§ **What this task involves**
For the entries below, return the line holding "[396, 311, 462, 366]" together with all lines after it, unchanged, and leave every picture out.

### Material provided ###

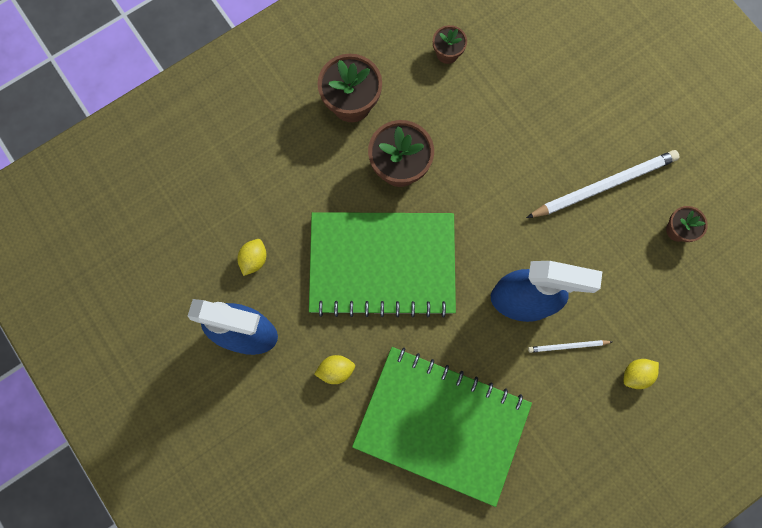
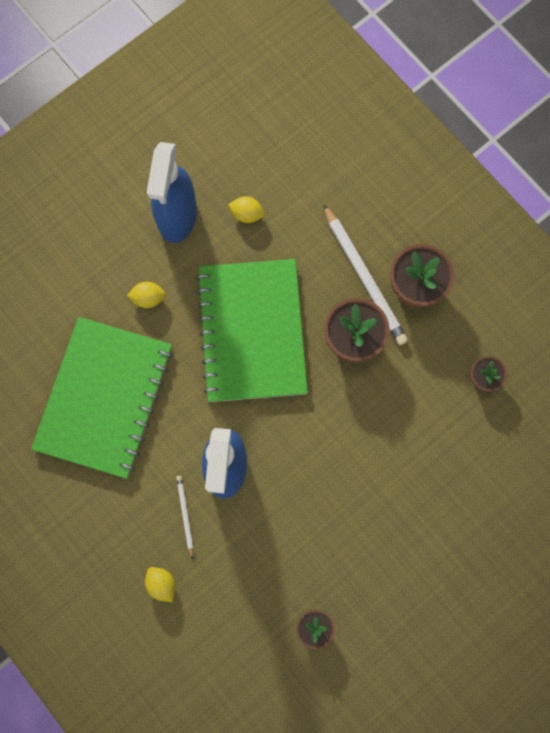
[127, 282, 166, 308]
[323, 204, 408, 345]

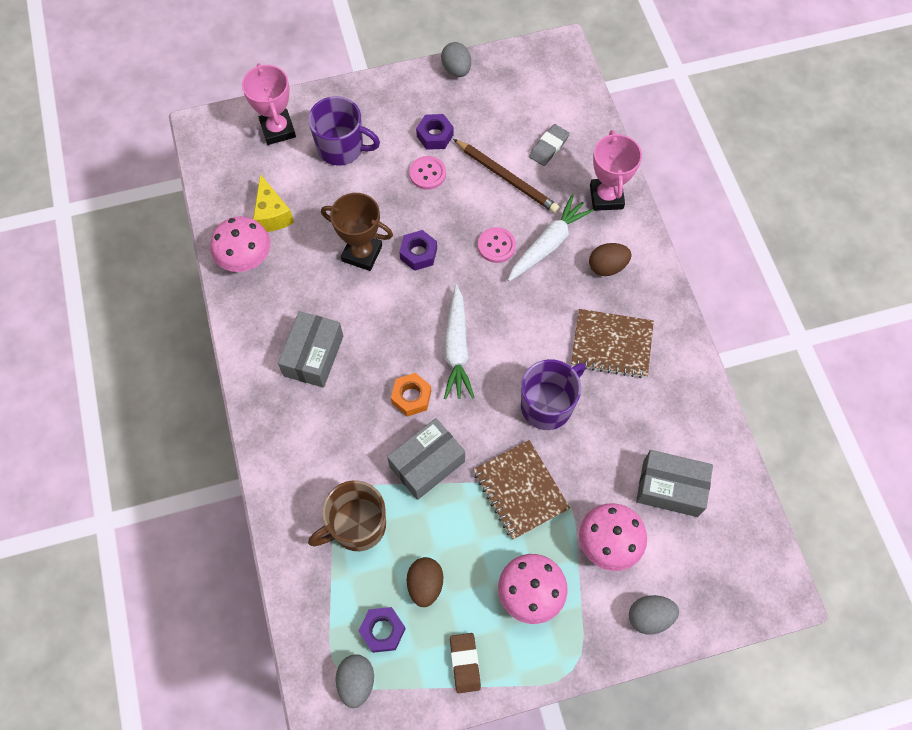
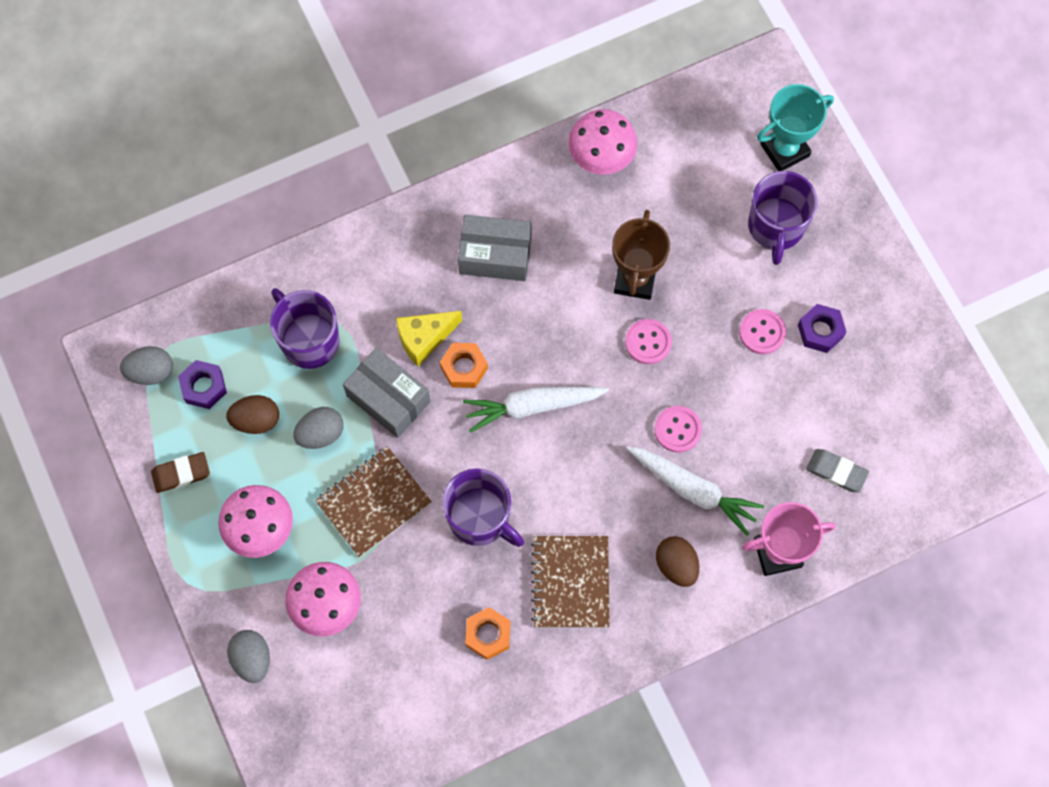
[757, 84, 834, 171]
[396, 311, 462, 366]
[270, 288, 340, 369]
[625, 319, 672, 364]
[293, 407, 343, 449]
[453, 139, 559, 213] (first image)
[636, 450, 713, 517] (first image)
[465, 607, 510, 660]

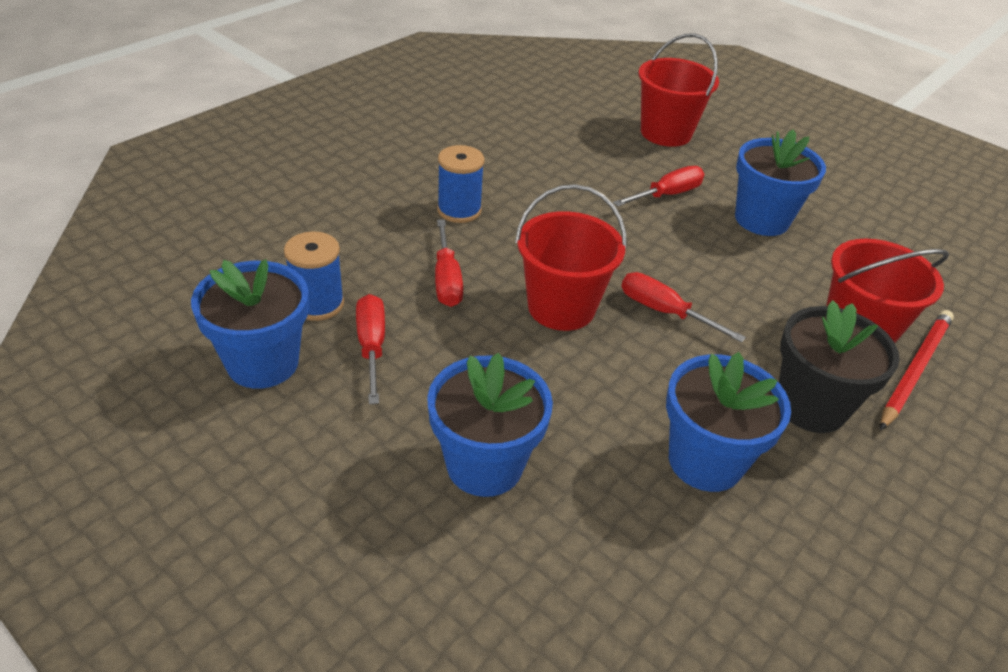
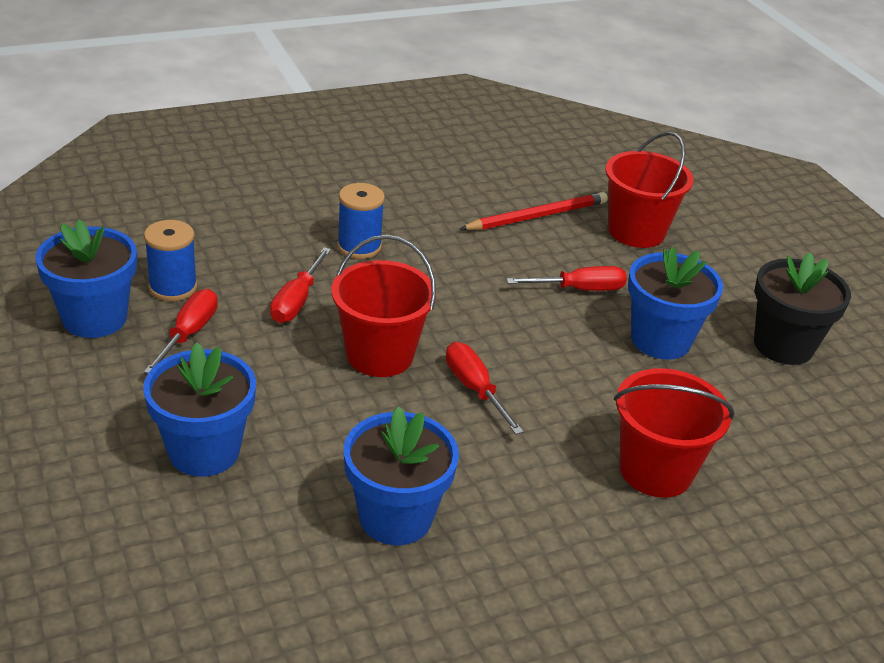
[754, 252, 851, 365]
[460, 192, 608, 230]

###

§ **Response**
[396, 311, 462, 366]
[270, 288, 340, 369]
[625, 319, 672, 364]
[293, 407, 343, 449]
[453, 139, 559, 213] (first image)
[636, 450, 713, 517] (first image)
[465, 607, 510, 660]

[754, 252, 851, 365]
[460, 192, 608, 230]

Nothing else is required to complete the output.